#### What you should do
Copy every line of text in the records below word for word, leaving out the pictures.

=== Records shown ===

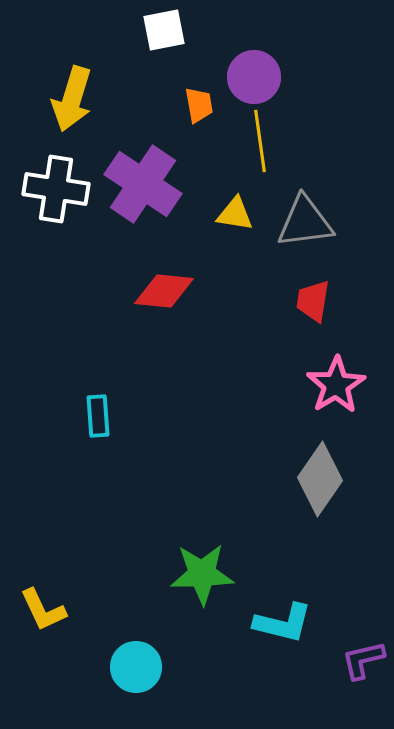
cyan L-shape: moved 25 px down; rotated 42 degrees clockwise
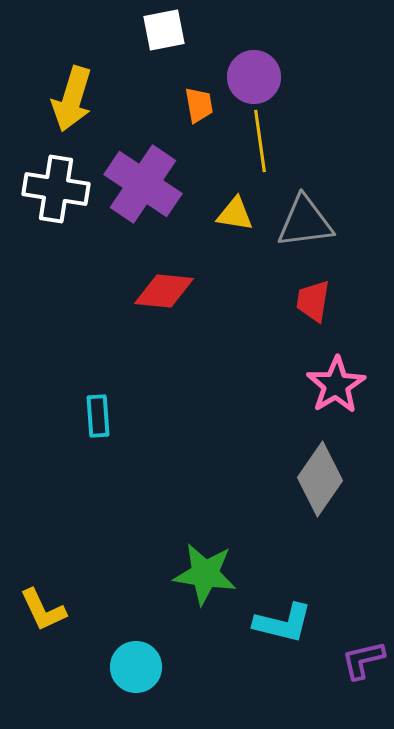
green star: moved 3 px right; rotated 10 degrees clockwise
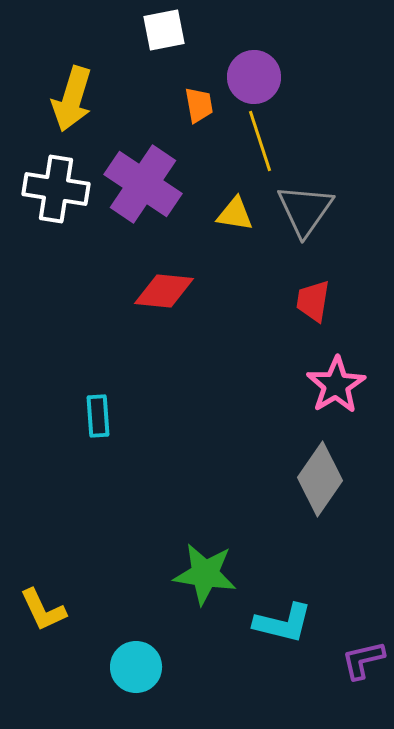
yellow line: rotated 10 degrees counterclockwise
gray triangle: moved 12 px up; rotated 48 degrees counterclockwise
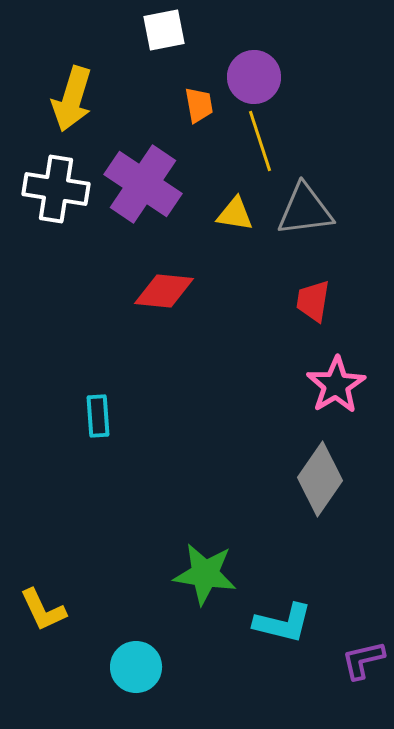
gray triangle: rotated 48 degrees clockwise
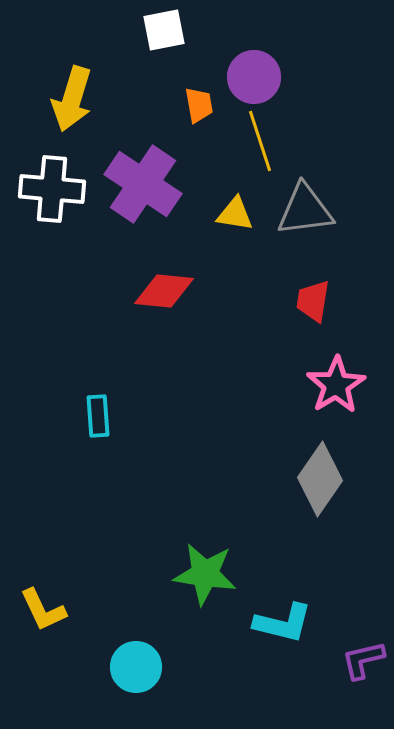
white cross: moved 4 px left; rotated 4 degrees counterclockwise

===

#### Answer for the task
cyan L-shape: moved 25 px down; rotated 42 degrees clockwise
green star: moved 3 px right; rotated 10 degrees clockwise
yellow line: rotated 10 degrees counterclockwise
gray triangle: moved 12 px up; rotated 48 degrees counterclockwise
gray triangle: rotated 48 degrees clockwise
white cross: moved 4 px left; rotated 4 degrees counterclockwise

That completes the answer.